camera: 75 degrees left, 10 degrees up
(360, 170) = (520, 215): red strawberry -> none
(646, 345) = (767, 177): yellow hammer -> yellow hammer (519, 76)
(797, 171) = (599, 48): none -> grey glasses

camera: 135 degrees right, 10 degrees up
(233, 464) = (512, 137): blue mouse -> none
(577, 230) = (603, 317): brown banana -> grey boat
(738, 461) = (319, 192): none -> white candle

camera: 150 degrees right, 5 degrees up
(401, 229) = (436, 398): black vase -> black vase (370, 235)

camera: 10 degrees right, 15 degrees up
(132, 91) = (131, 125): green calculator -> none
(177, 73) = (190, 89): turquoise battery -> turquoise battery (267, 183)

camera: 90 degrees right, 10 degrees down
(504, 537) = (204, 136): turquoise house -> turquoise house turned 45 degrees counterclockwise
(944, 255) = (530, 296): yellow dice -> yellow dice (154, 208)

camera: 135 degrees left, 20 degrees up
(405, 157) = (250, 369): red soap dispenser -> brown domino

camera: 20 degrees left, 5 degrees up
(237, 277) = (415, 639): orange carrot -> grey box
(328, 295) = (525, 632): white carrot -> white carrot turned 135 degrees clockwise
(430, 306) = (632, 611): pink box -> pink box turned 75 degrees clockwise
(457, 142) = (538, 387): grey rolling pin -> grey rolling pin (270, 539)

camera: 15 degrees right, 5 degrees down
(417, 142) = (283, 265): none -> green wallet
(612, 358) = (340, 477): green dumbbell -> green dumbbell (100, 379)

- **Directions**: Copy all lines from the data that hold the word "yellow".

- **Answer to this exercise**:
(646, 345) = (767, 177): yellow hammer -> yellow hammer (519, 76)
(944, 255) = (530, 296): yellow dice -> yellow dice (154, 208)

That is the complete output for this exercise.